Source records

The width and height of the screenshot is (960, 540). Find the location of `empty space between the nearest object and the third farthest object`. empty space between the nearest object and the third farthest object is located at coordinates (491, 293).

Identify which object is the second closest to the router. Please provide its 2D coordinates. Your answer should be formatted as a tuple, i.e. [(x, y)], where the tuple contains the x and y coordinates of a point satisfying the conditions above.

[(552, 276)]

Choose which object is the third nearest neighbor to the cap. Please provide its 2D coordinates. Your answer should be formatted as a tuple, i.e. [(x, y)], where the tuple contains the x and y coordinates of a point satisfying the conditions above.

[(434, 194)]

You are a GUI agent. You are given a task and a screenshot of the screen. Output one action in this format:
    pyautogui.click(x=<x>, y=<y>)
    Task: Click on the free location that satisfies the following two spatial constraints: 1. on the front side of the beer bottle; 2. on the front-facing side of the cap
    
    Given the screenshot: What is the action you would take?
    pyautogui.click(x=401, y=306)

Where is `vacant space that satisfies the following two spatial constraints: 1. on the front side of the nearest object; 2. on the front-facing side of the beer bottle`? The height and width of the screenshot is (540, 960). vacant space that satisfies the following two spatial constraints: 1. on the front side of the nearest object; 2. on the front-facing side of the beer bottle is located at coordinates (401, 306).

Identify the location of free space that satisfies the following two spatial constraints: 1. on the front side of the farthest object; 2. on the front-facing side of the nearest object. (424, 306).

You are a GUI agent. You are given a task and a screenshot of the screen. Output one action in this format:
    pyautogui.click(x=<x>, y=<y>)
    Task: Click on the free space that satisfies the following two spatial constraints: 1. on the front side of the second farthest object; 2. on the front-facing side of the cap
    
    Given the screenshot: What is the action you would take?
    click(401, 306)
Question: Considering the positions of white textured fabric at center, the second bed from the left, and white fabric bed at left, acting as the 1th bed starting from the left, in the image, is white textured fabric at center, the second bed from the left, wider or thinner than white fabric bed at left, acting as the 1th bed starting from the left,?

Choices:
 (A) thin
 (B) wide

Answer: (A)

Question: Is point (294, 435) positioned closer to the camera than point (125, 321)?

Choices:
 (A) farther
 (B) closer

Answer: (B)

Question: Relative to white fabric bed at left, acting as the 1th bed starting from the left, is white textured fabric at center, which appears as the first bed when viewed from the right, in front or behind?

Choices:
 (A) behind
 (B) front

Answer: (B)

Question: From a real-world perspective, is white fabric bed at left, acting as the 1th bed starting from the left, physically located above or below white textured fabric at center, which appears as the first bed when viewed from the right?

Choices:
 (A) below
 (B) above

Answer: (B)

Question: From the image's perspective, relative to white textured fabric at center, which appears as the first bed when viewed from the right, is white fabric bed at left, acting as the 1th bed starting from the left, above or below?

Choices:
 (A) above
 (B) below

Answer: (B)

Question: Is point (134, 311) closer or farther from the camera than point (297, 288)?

What you should do.
Rewrite everything from the start of the material down to the line containing "[(434, 194)]", switching "screenshot" to "image" wherever it occurs and leaving all else unchanged.

Result of the task.
The width and height of the image is (960, 540). Find the location of `empty space between the nearest object and the third farthest object`. empty space between the nearest object and the third farthest object is located at coordinates (491, 293).

Identify which object is the second closest to the router. Please provide its 2D coordinates. Your answer should be formatted as a tuple, i.e. [(x, y)], where the tuple contains the x and y coordinates of a point satisfying the conditions above.

[(552, 276)]

Choose which object is the third nearest neighbor to the cap. Please provide its 2D coordinates. Your answer should be formatted as a tuple, i.e. [(x, y)], where the tuple contains the x and y coordinates of a point satisfying the conditions above.

[(434, 194)]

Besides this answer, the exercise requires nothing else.